### PROBLEM TO SOLVE:
Please copy the data exactly as it stands, minus the images.

[[ ENTRIES SUPPLIED open ]]

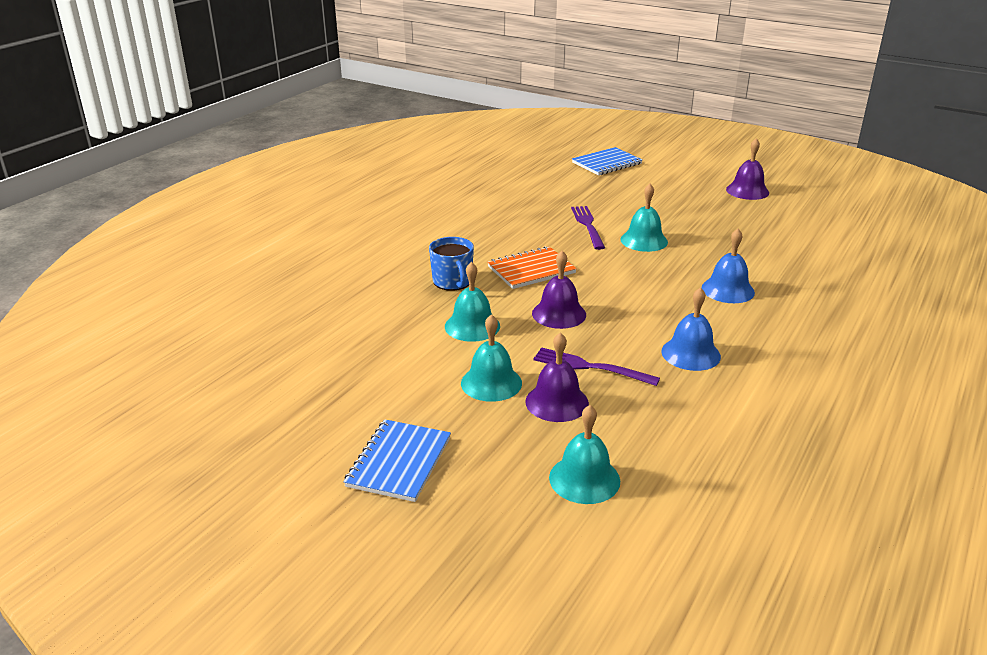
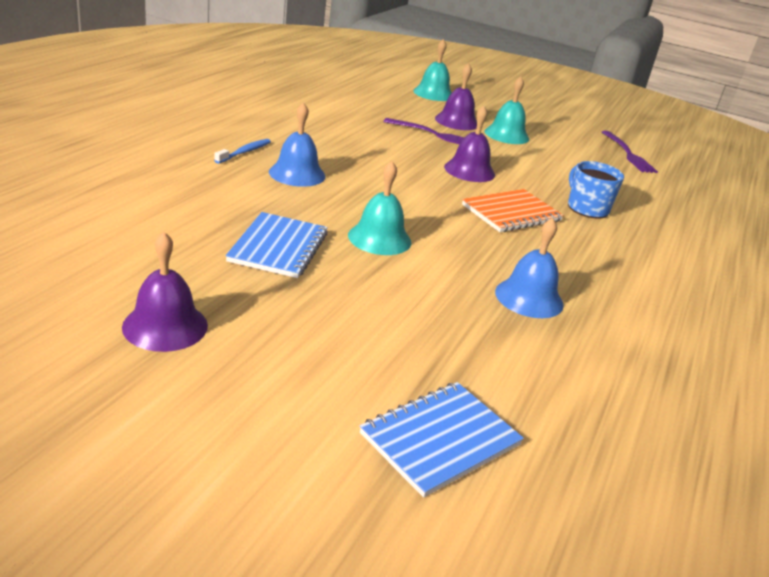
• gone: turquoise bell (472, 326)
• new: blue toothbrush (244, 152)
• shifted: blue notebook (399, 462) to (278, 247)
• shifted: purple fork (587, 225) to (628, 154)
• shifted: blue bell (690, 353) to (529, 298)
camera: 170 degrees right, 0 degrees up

[[ ENTRIES SUPPLIED closed ]]

### WRITTEN ANSWER:
• gone: turquoise bell (472, 326)
• new: blue toothbrush (244, 152)
• shifted: blue notebook (399, 462) to (278, 247)
• shifted: purple fork (587, 225) to (628, 154)
• shifted: blue bell (690, 353) to (529, 298)
camera: 170 degrees right, 0 degrees up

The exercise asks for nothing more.